++++ Data shown ++++

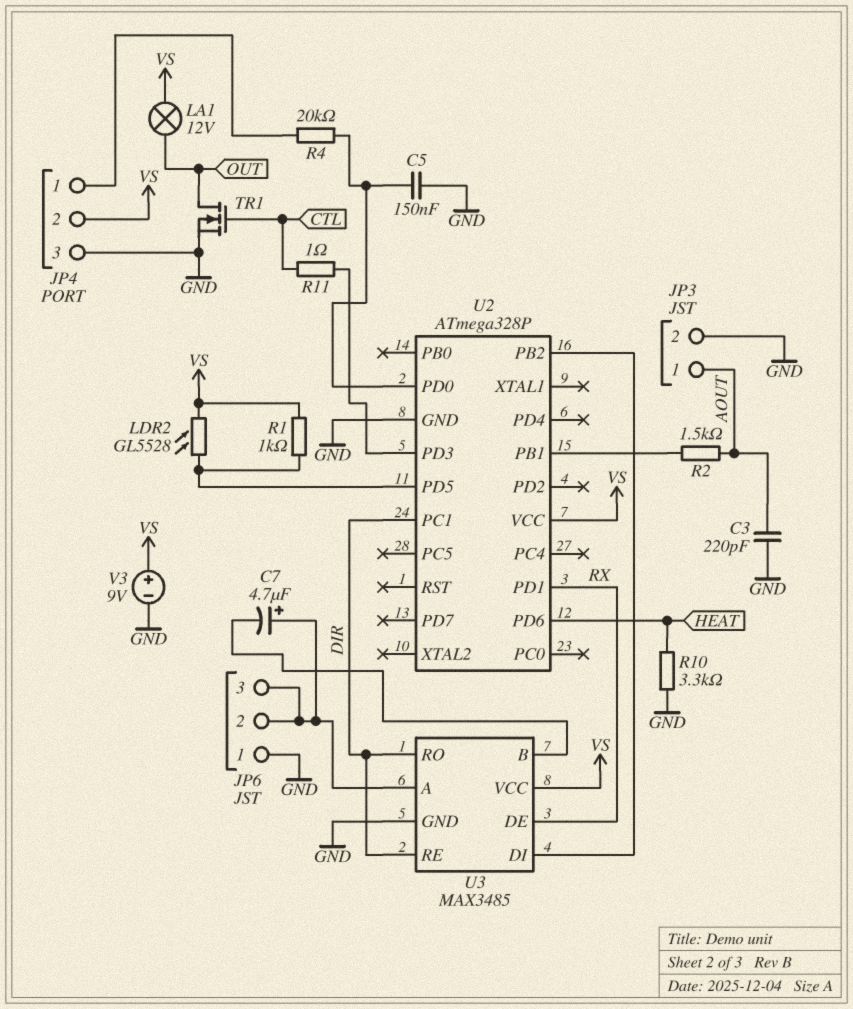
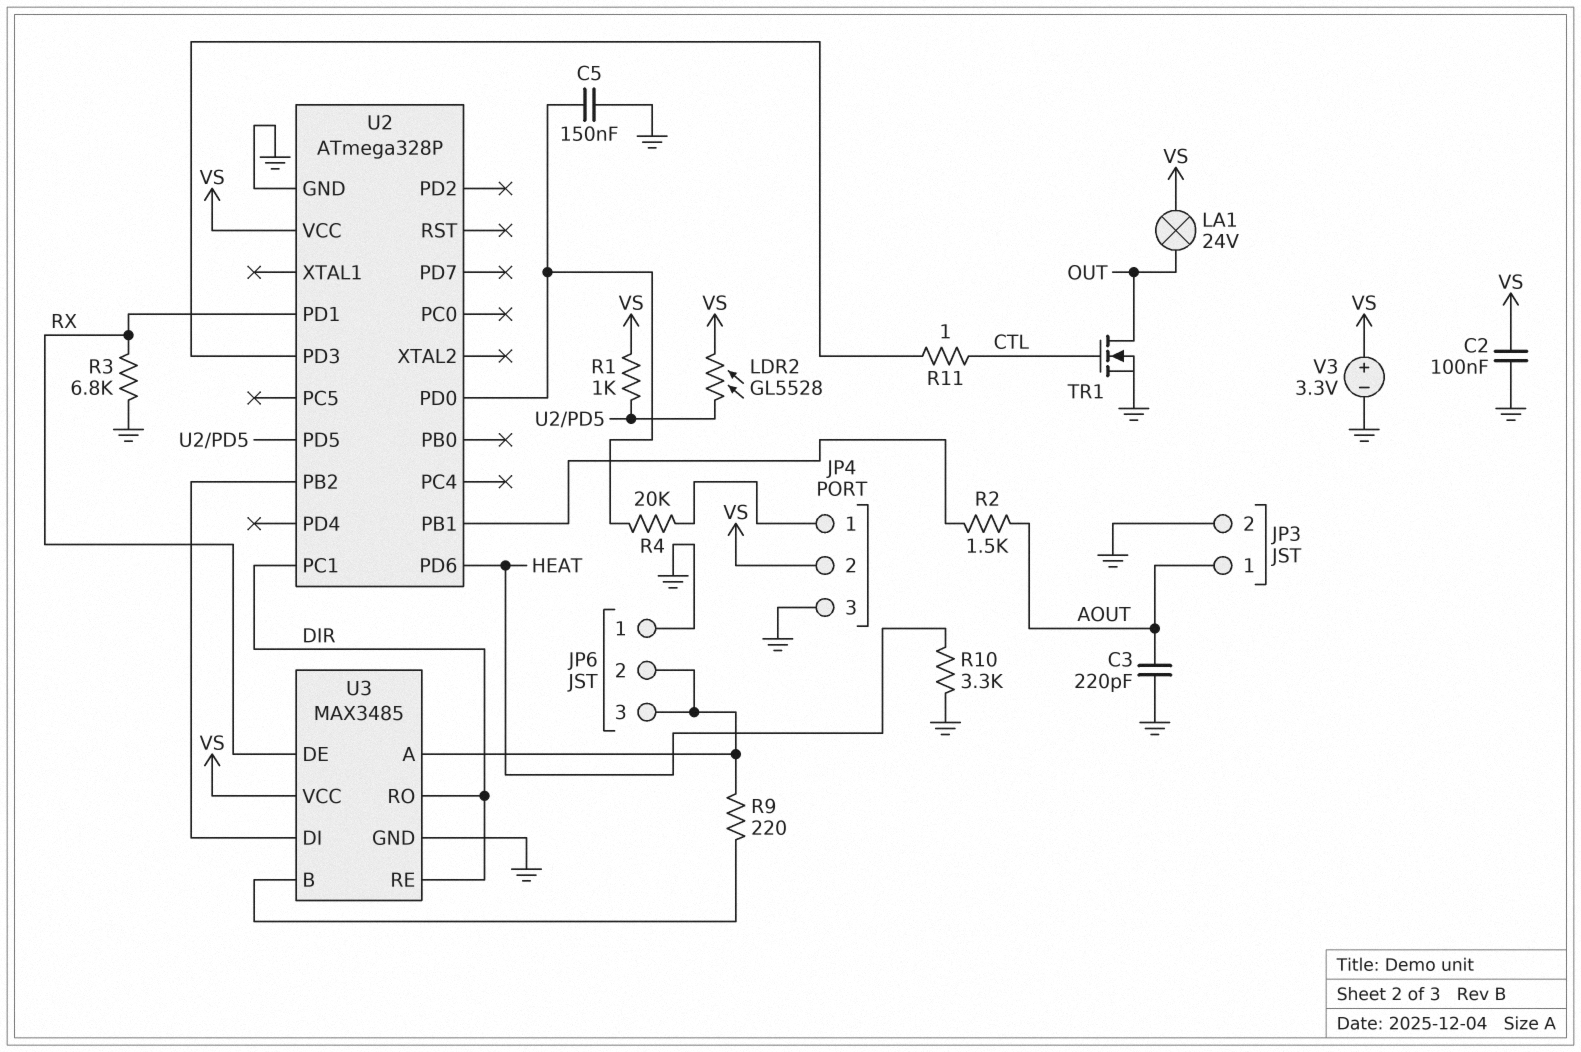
C2: none -> 100nF (GND, VS)
C7: 4.7uF (plus JP6/2, minus U3/B) -> none
LA1: lamp 12V (OUT, VS) -> lamp 24V (OUT, VS)
R3: none -> 6.8k (GND, RX)
R9: none -> 220 (JP6/2, U3/B)
V3: 9V (plus VS, minus GND) -> 3.3V (plus VS, minus GND)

++++

Once the pictures are removed, set down what remains of the entries above exactly.

Task solution:
C2: none -> 100nF (GND, VS)
C7: 4.7uF (plus JP6/2, minus U3/B) -> none
LA1: lamp 12V (OUT, VS) -> lamp 24V (OUT, VS)
R3: none -> 6.8k (GND, RX)
R9: none -> 220 (JP6/2, U3/B)
V3: 9V (plus VS, minus GND) -> 3.3V (plus VS, minus GND)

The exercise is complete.